- **What needs to be done**
Reproduce each of the rows below verbatim, line for line.
★ ★ ★
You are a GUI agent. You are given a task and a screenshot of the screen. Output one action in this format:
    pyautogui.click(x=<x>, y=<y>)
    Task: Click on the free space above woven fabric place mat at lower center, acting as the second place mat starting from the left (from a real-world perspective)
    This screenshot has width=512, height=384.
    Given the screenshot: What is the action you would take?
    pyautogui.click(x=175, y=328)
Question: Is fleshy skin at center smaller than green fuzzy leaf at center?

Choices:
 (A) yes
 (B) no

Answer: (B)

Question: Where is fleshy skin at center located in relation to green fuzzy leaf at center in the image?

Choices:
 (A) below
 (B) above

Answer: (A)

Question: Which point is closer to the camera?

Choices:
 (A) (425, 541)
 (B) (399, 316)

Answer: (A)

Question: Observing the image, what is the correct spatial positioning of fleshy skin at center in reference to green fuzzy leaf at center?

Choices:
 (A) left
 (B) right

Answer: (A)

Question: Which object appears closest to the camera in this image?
★ ★ ★
- **Your solution**
You are a GUI agent. You are given a task and a screenshot of the screen. Output one action in this format:
    pyautogui.click(x=<x>, y=<y>)
    Task: Click on the free space above woven fabric place mat at lower center, acting as the second place mat starting from the left (from a real-world perspective)
    This screenshot has width=512, height=384.
    Given the screenshot: What is the action you would take?
    pyautogui.click(x=175, y=328)
Question: Is fleshy skin at center smaller than green fuzzy leaf at center?

Choices:
 (A) yes
 (B) no

Answer: (B)

Question: Where is fleshy skin at center located in relation to green fuzzy leaf at center in the image?

Choices:
 (A) below
 (B) above

Answer: (A)

Question: Which point is closer to the camera?

Choices:
 (A) (425, 541)
 (B) (399, 316)

Answer: (A)

Question: Observing the image, what is the correct spatial positioning of fleshy skin at center in reference to green fuzzy leaf at center?

Choices:
 (A) left
 (B) right

Answer: (A)

Question: Which object appears closest to the camera in this image?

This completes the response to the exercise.